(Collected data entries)

• • • •

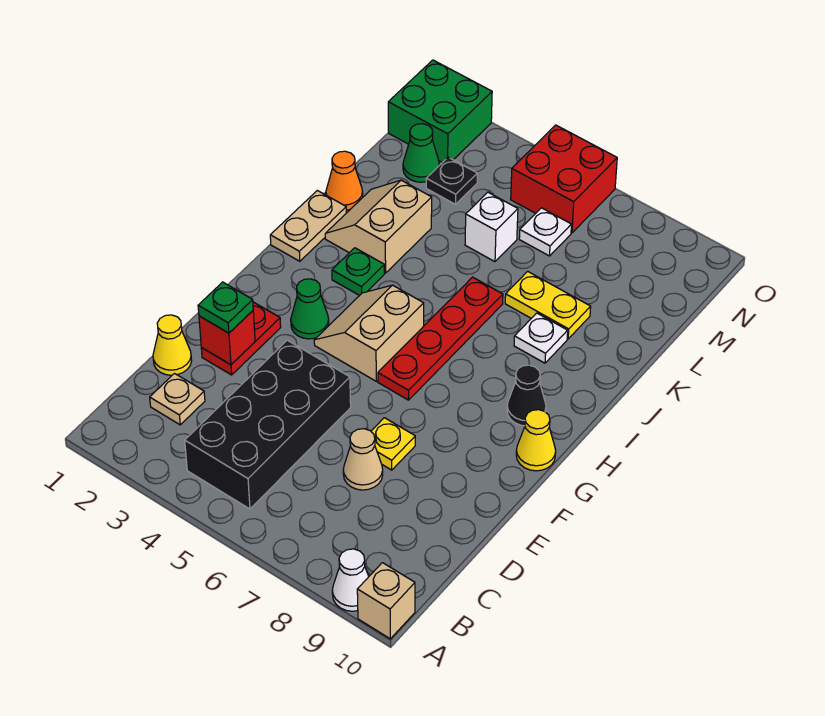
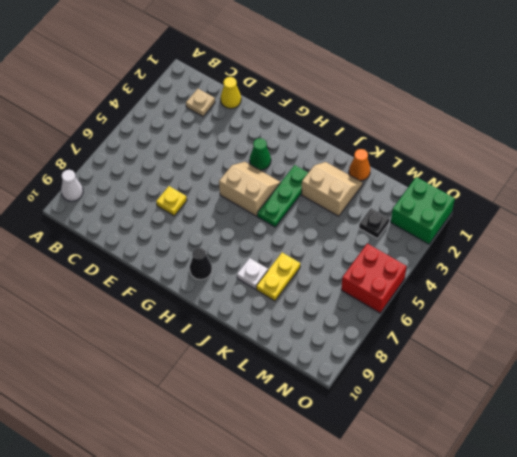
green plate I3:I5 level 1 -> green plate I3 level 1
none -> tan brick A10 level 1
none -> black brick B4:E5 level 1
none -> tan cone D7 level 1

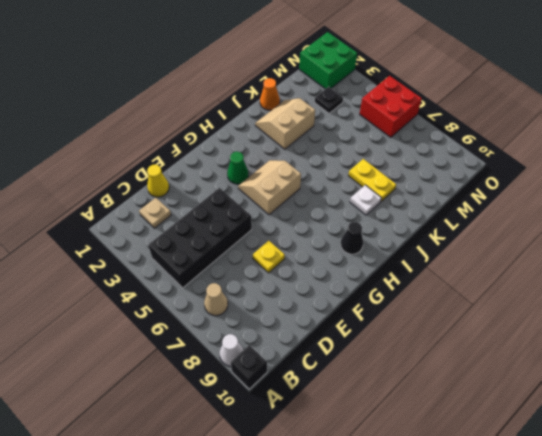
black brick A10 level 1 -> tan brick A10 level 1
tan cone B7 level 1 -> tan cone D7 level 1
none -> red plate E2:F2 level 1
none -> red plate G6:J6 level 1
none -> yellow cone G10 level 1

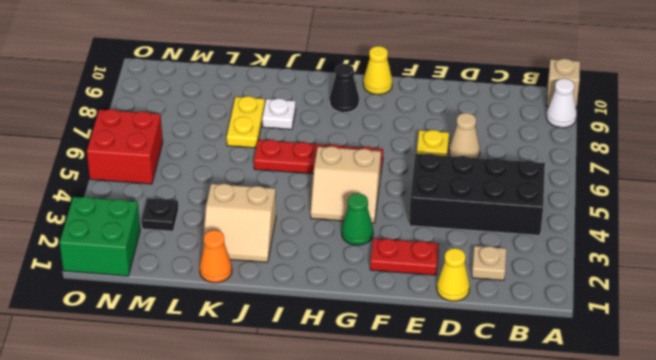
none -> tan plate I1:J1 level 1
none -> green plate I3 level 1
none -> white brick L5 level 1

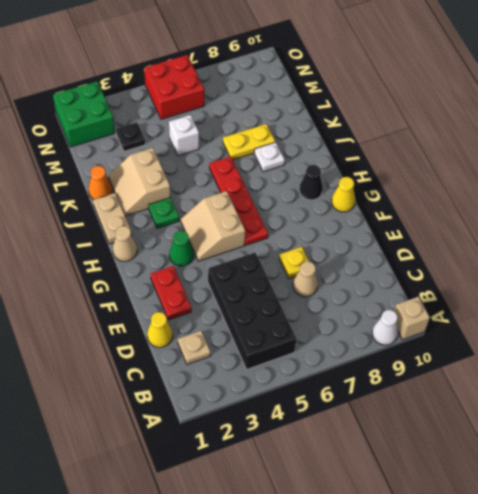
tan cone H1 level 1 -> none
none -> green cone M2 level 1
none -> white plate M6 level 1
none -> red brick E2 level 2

• • • •

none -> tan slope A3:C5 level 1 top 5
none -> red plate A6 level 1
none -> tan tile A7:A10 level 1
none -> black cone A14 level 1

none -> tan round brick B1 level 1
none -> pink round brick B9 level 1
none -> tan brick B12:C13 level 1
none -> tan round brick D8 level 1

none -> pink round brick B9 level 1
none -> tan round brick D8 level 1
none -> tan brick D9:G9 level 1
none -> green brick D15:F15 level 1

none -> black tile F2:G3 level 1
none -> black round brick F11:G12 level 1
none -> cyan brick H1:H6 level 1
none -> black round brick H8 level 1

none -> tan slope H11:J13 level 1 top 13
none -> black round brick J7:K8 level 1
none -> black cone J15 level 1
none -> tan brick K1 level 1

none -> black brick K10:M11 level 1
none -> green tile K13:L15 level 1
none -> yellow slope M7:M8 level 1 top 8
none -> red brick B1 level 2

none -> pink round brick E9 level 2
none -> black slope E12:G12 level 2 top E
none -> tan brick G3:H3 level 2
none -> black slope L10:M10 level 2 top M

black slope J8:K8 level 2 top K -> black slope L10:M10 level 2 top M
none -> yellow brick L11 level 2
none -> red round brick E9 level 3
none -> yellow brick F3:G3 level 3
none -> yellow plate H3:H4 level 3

• • • •

• **TASK DIRECTIONS**
From the entries above, give again exactly the lines running from the line with "none -> yellow slope M7:M8 level 1 top 8" to the line with "none -> yellow plate H3:H4 level 3"; include both of those lines.

• **SOLUTION**
none -> yellow slope M7:M8 level 1 top 8
none -> red brick B1 level 2

none -> pink round brick E9 level 2
none -> black slope E12:G12 level 2 top E
none -> tan brick G3:H3 level 2
none -> black slope L10:M10 level 2 top M

black slope J8:K8 level 2 top K -> black slope L10:M10 level 2 top M
none -> yellow brick L11 level 2
none -> red round brick E9 level 3
none -> yellow brick F3:G3 level 3
none -> yellow plate H3:H4 level 3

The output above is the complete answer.